Modification records:

━━━━━━━━

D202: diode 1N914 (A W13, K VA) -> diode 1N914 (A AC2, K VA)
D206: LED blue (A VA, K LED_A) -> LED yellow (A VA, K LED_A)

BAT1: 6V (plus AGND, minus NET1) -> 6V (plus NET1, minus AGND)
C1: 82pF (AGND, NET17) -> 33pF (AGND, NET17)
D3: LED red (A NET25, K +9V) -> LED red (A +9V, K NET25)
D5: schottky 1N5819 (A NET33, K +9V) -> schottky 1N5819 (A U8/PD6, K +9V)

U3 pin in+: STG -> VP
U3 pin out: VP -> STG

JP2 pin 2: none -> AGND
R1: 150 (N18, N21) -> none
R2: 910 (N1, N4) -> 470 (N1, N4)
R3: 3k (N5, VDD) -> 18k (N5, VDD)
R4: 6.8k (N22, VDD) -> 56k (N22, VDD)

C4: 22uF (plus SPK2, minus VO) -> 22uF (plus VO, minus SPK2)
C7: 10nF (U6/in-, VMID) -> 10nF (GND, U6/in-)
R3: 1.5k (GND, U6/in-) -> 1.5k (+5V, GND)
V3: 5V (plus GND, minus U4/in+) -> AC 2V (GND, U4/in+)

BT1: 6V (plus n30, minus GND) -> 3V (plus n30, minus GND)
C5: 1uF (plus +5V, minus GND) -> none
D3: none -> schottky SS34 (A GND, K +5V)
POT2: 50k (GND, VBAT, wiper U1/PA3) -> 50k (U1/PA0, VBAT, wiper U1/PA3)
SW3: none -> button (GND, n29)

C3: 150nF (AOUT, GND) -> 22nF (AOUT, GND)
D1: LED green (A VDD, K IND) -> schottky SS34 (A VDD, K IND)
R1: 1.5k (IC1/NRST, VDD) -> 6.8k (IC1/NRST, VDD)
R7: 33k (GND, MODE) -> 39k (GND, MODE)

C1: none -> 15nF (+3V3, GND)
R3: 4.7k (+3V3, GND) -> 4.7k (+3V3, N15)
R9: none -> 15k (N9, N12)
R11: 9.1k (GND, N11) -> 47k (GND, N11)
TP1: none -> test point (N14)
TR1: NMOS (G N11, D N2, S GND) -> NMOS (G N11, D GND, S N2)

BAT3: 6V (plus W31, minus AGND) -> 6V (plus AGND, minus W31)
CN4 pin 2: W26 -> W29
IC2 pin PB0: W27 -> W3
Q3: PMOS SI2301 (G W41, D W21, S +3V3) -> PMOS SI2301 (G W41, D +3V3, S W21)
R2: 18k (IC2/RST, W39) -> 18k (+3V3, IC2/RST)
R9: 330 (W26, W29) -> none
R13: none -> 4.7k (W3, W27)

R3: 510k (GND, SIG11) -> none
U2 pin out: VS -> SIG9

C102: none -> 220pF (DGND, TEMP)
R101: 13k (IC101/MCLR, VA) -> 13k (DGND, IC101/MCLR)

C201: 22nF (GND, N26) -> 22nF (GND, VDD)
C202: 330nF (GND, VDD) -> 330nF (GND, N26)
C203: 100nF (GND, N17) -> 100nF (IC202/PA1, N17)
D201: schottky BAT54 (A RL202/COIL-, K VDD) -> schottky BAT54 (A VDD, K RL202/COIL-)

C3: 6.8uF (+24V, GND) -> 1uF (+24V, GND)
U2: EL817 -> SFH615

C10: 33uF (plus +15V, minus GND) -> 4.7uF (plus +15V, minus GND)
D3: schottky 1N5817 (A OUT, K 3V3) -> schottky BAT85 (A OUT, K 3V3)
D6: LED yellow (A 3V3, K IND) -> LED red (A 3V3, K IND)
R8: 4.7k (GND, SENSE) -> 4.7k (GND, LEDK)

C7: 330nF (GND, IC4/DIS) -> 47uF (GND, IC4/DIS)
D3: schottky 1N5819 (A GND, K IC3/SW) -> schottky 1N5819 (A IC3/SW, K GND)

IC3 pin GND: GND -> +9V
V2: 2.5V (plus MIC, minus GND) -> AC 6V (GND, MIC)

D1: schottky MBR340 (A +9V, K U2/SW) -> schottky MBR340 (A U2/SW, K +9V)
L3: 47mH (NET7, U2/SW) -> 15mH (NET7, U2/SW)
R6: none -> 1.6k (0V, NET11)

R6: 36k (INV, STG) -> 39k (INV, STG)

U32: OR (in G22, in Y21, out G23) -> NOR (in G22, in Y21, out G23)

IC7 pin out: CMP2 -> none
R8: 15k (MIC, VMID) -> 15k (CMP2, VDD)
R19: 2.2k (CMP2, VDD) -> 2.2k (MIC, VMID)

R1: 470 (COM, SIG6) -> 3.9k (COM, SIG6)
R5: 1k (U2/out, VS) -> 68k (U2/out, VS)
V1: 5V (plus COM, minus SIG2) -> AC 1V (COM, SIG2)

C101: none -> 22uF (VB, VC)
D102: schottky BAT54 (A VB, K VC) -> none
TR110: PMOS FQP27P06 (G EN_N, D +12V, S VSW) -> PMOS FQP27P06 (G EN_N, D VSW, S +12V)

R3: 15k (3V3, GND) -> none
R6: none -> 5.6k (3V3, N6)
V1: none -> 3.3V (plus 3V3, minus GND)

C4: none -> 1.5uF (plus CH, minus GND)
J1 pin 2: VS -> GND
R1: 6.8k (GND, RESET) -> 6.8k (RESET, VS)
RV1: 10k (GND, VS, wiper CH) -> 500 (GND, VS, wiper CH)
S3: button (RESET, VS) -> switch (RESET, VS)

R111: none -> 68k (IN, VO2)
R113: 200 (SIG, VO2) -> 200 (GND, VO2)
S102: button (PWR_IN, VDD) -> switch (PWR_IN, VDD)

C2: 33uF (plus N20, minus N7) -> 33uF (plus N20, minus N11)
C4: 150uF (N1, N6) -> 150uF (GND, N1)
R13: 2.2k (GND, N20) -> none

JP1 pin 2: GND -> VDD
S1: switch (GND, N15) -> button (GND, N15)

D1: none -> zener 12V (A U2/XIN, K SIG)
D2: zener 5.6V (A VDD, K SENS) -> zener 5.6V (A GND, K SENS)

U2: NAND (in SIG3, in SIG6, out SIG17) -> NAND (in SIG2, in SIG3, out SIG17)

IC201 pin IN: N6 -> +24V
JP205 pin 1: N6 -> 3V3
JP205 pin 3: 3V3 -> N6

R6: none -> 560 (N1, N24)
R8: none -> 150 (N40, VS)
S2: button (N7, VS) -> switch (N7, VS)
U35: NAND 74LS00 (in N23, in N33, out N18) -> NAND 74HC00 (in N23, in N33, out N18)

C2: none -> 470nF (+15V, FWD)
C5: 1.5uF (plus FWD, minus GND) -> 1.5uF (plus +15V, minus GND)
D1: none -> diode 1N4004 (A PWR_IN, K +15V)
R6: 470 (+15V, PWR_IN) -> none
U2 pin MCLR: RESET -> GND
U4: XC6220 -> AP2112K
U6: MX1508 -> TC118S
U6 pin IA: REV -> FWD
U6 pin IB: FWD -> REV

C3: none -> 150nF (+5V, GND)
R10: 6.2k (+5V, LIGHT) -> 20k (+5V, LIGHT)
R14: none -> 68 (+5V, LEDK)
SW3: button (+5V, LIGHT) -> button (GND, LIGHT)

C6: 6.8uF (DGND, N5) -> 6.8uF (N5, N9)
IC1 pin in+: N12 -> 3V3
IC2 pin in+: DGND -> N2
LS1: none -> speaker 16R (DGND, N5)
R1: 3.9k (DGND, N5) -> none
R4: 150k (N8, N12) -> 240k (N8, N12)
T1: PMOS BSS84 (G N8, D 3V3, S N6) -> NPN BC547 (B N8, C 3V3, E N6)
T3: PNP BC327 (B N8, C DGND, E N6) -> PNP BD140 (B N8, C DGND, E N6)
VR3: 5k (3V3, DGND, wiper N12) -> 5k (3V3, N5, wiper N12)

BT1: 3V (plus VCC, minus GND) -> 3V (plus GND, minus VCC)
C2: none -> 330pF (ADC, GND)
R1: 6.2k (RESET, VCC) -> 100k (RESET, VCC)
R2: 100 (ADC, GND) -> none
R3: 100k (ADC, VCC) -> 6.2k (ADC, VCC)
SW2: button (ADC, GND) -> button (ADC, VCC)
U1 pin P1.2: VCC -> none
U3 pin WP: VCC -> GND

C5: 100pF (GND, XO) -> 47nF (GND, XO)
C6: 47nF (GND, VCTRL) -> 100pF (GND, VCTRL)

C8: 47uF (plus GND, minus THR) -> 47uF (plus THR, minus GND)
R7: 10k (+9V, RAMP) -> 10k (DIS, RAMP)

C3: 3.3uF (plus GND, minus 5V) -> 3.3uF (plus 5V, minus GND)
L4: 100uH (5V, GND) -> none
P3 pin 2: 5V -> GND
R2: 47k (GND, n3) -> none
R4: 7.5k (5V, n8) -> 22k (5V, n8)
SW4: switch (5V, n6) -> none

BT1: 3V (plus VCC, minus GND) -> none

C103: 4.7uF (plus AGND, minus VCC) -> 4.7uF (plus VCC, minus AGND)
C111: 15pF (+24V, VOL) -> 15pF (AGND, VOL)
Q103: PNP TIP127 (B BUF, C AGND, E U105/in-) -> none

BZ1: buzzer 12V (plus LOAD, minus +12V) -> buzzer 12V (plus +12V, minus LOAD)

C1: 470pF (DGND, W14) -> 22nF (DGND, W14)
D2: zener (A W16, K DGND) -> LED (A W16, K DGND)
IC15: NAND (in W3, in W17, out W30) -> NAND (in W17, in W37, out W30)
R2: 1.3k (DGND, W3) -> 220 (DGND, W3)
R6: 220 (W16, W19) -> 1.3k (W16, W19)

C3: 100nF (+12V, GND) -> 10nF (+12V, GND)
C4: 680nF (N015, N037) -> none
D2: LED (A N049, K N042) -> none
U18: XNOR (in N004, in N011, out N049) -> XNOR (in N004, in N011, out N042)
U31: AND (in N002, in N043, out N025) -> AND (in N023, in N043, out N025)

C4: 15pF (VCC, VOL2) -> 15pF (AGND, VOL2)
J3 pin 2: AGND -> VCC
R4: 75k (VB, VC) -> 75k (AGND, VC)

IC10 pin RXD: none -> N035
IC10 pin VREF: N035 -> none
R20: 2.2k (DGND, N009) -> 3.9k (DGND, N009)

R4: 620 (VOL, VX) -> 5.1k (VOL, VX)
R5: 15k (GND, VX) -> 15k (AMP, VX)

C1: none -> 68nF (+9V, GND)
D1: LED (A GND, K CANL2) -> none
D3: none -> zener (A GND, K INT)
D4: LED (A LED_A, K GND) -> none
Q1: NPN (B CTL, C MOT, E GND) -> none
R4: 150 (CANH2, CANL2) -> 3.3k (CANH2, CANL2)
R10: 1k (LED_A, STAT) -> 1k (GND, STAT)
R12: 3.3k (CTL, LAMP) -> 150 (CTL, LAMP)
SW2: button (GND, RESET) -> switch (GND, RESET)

━━━━━━━━

§ Exercise description:
Some lines above hold the word "PMOS". Copy all of them.

§ Solution for this problem:
Q3: PMOS SI2301 (G W41, D W21, S +3V3) -> PMOS SI2301 (G W41, D +3V3, S W21)
TR110: PMOS FQP27P06 (G EN_N, D +12V, S VSW) -> PMOS FQP27P06 (G EN_N, D VSW, S +12V)
T1: PMOS BSS84 (G N8, D 3V3, S N6) -> NPN BC547 (B N8, C 3V3, E N6)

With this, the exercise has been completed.